- **WORK TO BE COMPLETED**
Copy every entry exactly as it stands, though any image it holds should stay out of the copy.

- **INFORMATION SHOWN**
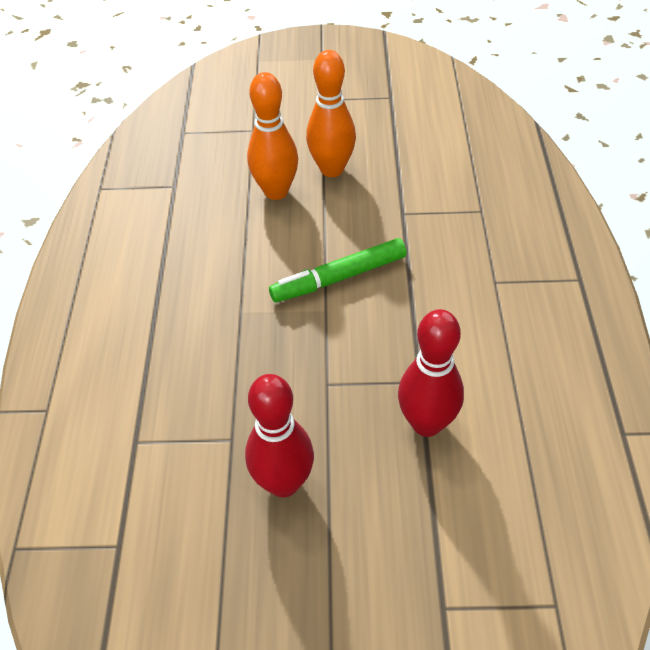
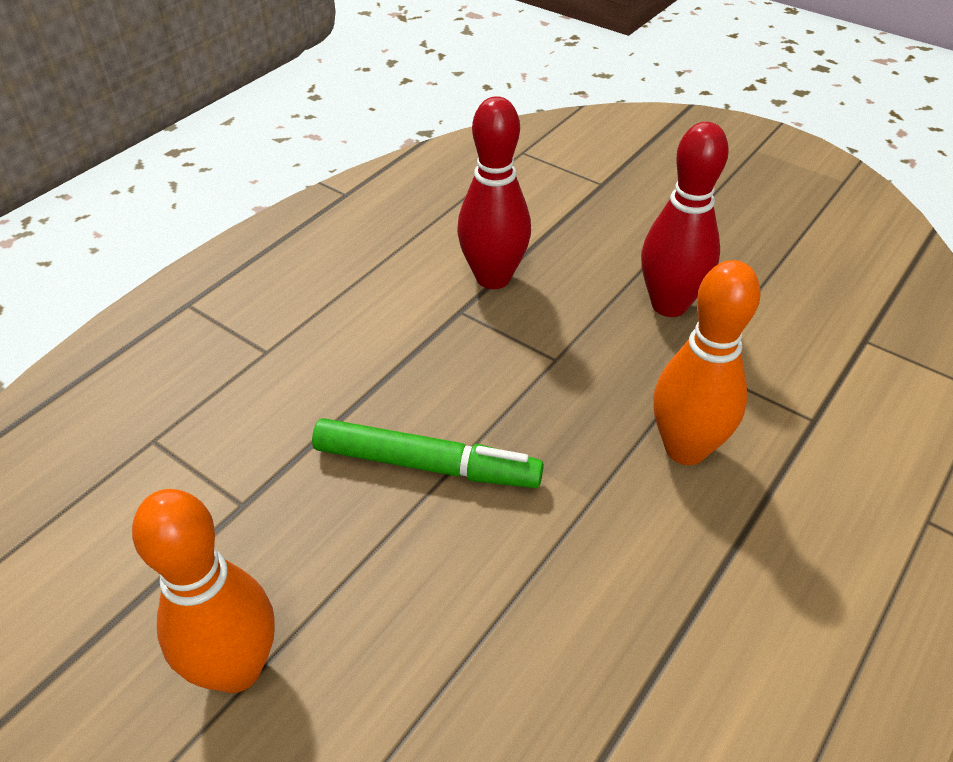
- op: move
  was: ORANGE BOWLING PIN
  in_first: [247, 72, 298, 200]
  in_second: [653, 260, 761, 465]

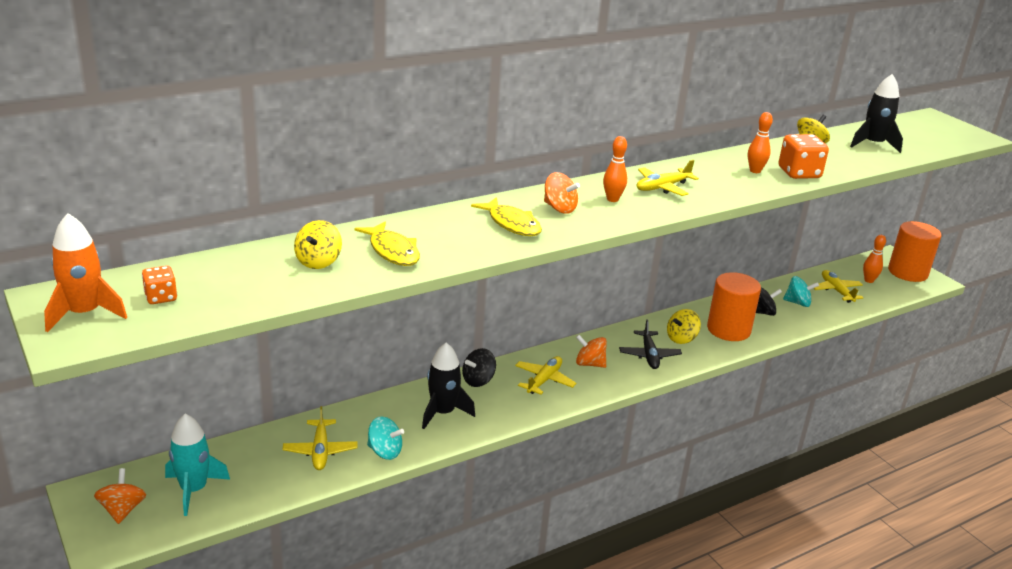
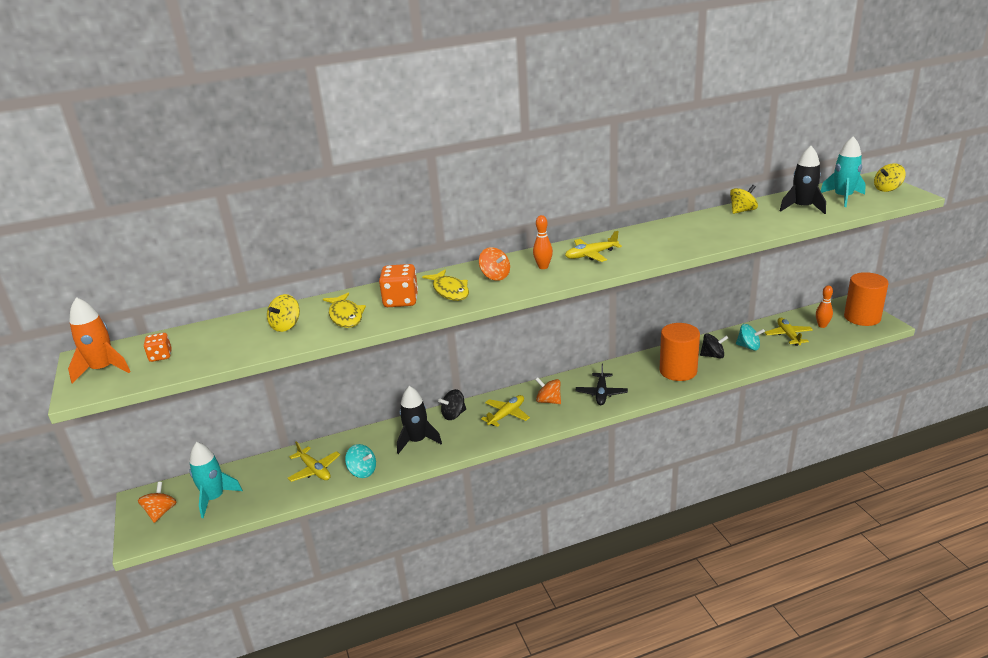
- op: rotate
  was: YELLOW PLANE
  in_first: [283, 406, 358, 470]
  in_second: [288, 441, 340, 482]
  clockwise: -45
- op: move
  was: ORANGE DICE
  in_first: [779, 134, 829, 179]
  in_second: [379, 264, 418, 307]
- op: insert
  now: TURQUOISE ROCKET
  in_second: [821, 136, 866, 207]
- op: move
  was: YELLOW SPINNING TOP
  in_first: [667, 309, 701, 344]
  in_second: [874, 163, 906, 192]
- op: delete
  was: ORANGE BOWLING PIN
  in_first: [748, 112, 773, 173]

- **WRITTEN ANSWER**
- op: move
  was: ORANGE BOWLING PIN
  in_first: [247, 72, 298, 200]
  in_second: [653, 260, 761, 465]

- op: rotate
  was: YELLOW PLANE
  in_first: [283, 406, 358, 470]
  in_second: [288, 441, 340, 482]
  clockwise: -45
- op: move
  was: ORANGE DICE
  in_first: [779, 134, 829, 179]
  in_second: [379, 264, 418, 307]
- op: insert
  now: TURQUOISE ROCKET
  in_second: [821, 136, 866, 207]
- op: move
  was: YELLOW SPINNING TOP
  in_first: [667, 309, 701, 344]
  in_second: [874, 163, 906, 192]
- op: delete
  was: ORANGE BOWLING PIN
  in_first: [748, 112, 773, 173]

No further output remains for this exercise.